• Exercise:
Pull out every line of the listing below that contains the word "perspective", matching its case exactly.

• Dataset entries:
======
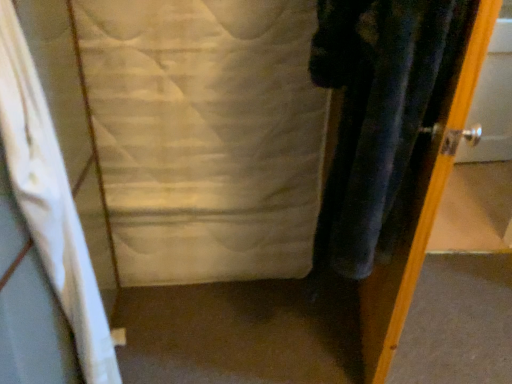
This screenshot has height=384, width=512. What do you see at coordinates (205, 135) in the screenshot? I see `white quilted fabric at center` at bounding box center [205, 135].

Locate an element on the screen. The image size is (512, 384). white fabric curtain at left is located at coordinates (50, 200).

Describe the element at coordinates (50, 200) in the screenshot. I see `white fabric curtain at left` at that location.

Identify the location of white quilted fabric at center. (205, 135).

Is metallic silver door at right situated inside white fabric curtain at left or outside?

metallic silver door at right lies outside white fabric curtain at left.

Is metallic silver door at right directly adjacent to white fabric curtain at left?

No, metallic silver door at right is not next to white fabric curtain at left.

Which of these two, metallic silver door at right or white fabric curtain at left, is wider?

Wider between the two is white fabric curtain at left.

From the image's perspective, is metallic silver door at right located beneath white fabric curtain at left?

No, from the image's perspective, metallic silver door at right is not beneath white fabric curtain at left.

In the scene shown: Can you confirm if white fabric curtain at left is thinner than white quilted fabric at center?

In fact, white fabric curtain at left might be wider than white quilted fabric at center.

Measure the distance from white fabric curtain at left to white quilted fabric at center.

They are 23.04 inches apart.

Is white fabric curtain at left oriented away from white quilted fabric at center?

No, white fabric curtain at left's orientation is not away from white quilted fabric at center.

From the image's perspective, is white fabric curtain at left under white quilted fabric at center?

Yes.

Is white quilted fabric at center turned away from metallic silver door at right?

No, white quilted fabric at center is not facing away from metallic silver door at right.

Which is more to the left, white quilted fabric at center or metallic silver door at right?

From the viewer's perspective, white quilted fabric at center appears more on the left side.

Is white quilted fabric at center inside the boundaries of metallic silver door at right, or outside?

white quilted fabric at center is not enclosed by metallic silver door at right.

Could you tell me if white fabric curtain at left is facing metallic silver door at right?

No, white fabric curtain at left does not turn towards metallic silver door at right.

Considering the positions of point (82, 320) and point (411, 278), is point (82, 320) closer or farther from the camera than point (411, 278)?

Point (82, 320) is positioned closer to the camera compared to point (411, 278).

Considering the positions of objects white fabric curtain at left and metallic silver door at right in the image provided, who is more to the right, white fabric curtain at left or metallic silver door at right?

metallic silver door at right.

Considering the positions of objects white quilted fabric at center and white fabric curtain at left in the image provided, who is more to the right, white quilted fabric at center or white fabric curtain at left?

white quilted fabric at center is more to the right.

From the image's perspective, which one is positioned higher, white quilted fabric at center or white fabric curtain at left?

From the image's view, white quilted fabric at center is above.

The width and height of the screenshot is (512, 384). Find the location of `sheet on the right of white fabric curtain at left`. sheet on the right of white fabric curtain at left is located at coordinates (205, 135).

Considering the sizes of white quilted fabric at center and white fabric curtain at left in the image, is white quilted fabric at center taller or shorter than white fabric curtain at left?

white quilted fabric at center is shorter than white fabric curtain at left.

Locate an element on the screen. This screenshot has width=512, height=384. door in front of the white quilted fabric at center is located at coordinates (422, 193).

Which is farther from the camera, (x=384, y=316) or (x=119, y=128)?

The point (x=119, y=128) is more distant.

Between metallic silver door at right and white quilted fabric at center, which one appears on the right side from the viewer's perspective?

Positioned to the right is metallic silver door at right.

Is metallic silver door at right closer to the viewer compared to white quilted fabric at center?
======
• Finished task:
From the image's perspective, is metallic silver door at right located beneath white fabric curtain at left?
No, from the image's perspective, metallic silver door at right is not beneath white fabric curtain at left.
From the image's perspective, is white fabric curtain at left under white quilted fabric at center?
From the viewer's perspective, white quilted fabric at center appears more on the left side.
From the image's perspective, which one is positioned higher, white quilted fabric at center or white fabric curtain at left?
Between metallic silver door at right and white quilted fabric at center, which one appears on the right side from the viewer's perspective?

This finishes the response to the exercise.